Count how many lines in the material below hold the word "grey"; the reply is that number alone.

*** Exercise data ***

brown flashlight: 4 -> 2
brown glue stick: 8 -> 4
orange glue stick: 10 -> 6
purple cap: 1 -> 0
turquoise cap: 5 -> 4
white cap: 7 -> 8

***
*** Exercise data ***

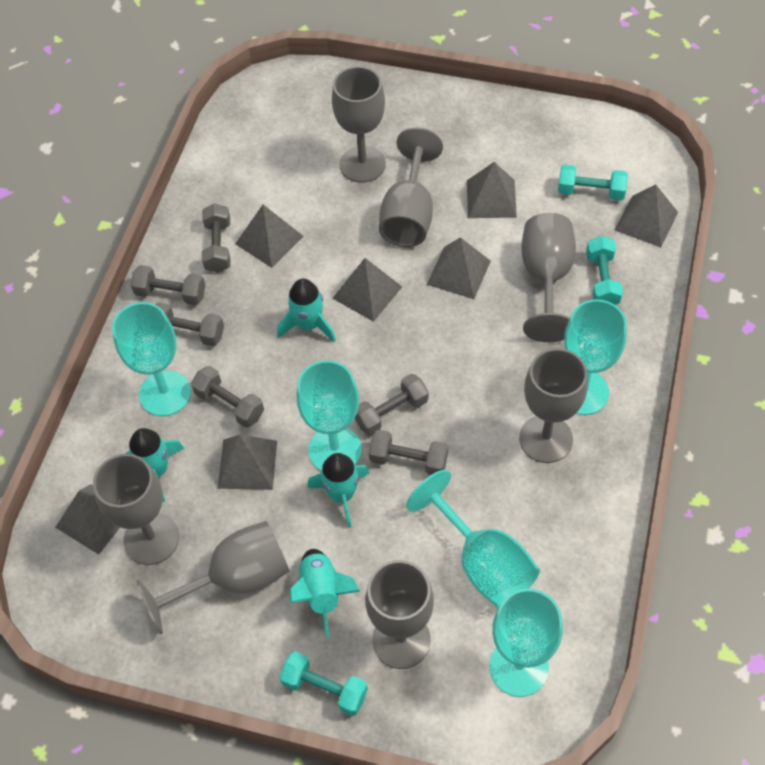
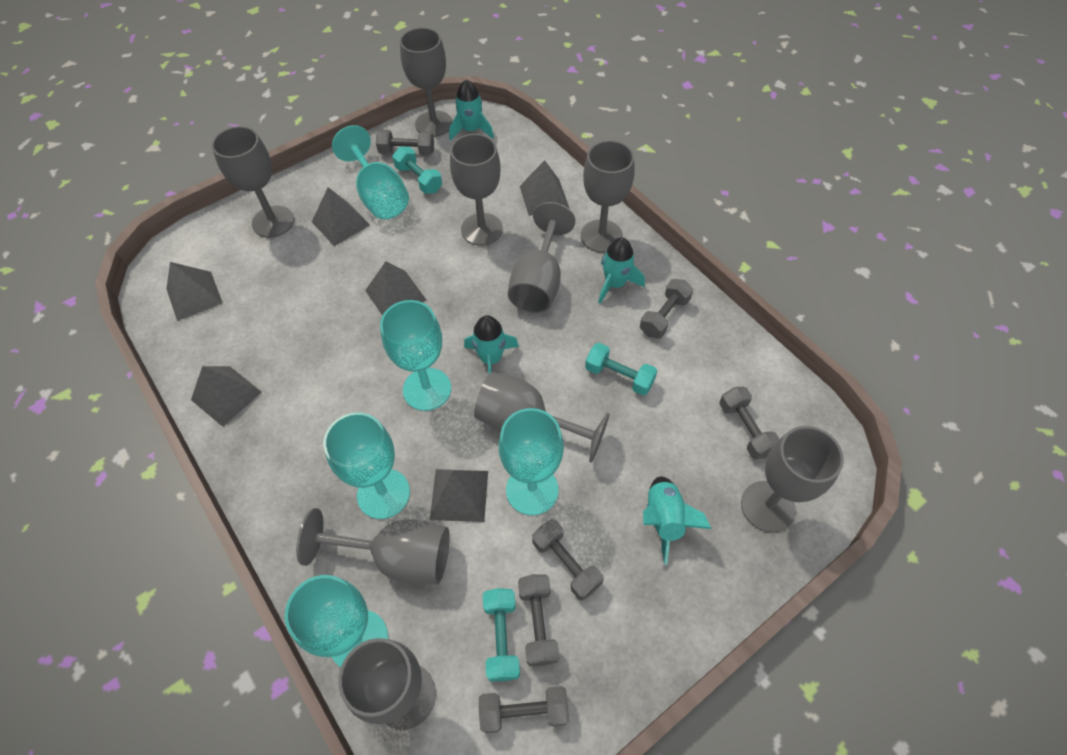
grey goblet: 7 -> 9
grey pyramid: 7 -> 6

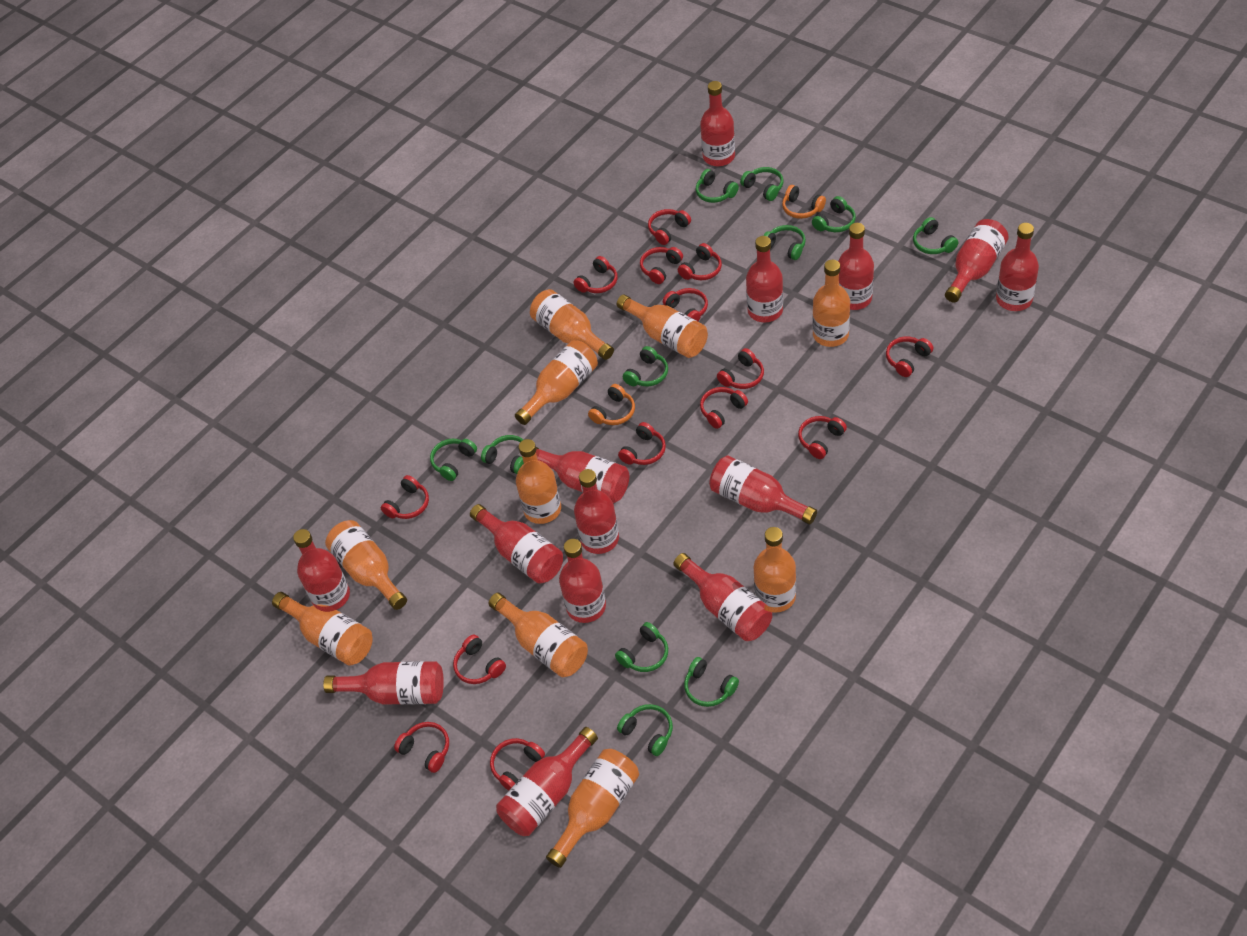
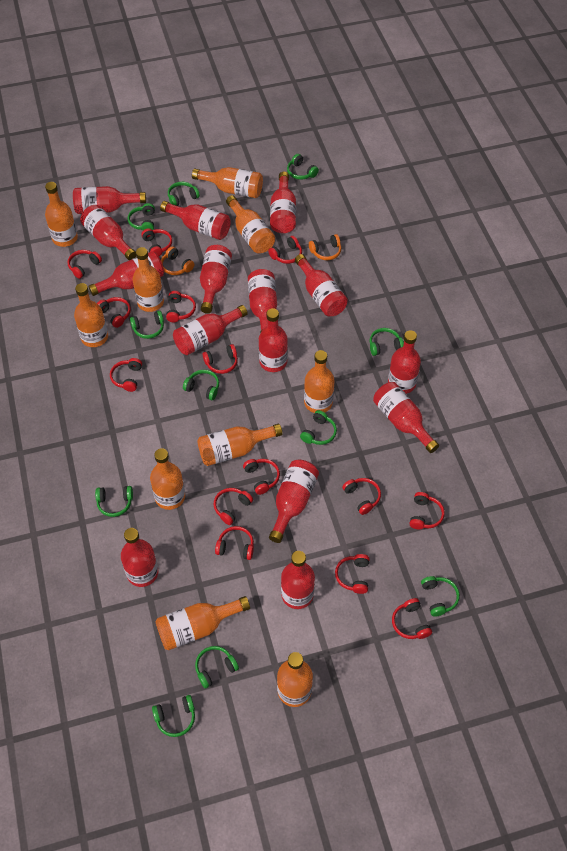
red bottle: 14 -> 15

***
*** Exercise data ***

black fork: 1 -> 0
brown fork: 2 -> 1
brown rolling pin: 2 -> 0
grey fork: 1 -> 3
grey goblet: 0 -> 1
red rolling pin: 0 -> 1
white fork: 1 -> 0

***

Solution ->
4